Top of The data

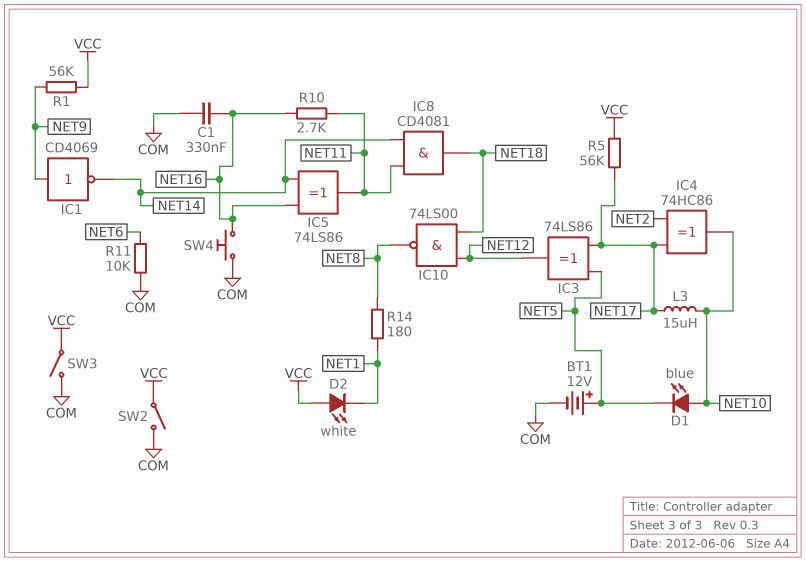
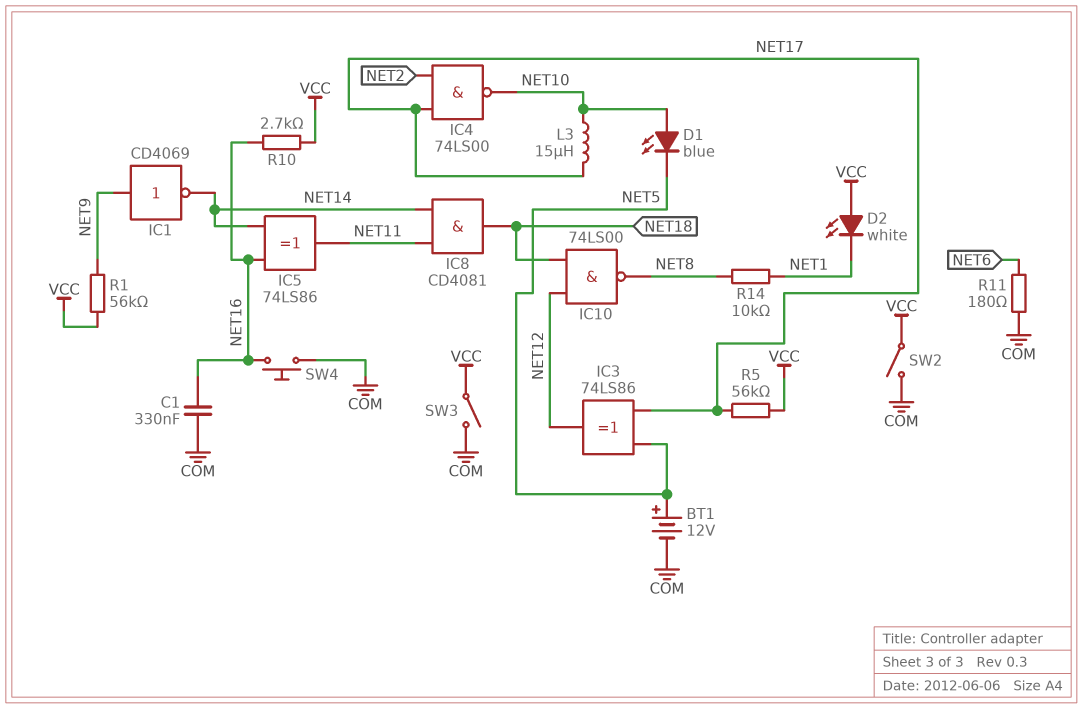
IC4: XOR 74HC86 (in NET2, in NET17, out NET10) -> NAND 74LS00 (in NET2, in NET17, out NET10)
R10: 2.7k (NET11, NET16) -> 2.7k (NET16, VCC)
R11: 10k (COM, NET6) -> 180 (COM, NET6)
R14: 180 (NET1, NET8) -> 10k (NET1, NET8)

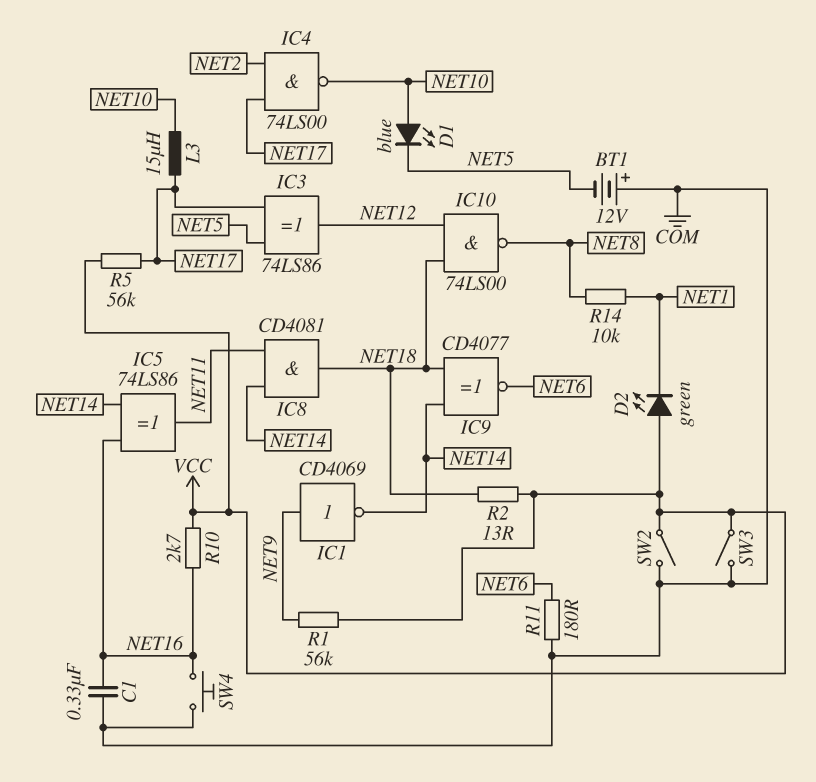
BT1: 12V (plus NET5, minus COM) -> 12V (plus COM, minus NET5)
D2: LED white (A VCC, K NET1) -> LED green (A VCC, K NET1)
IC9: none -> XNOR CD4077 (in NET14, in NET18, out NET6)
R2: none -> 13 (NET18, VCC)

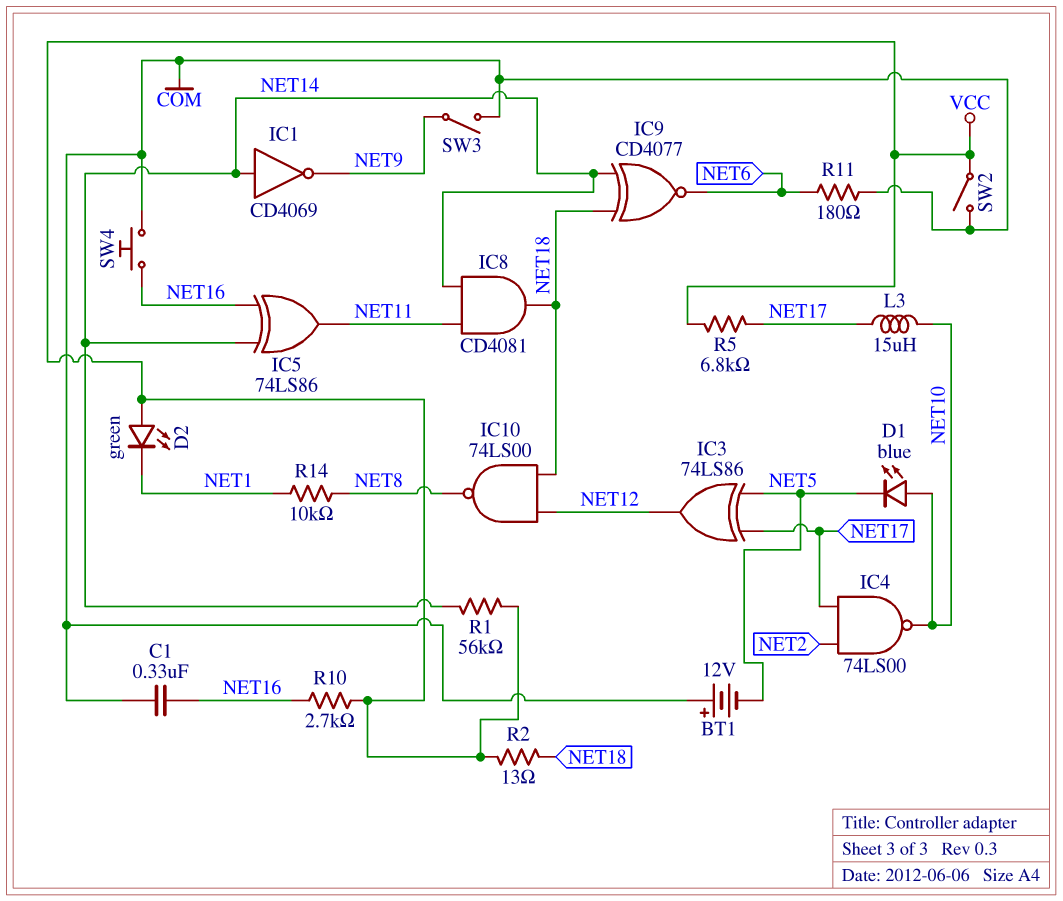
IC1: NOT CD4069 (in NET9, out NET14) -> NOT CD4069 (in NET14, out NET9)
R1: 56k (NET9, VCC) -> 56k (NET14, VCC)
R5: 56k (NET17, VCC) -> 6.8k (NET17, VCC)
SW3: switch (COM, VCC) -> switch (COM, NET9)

Bottom of The data

● **Activity**: Check each line of the entries above for the word "none". List the ones that have it.

● **Expected answer**:
IC9: none -> XNOR CD4077 (in NET14, in NET18, out NET6)
R2: none -> 13 (NET18, VCC)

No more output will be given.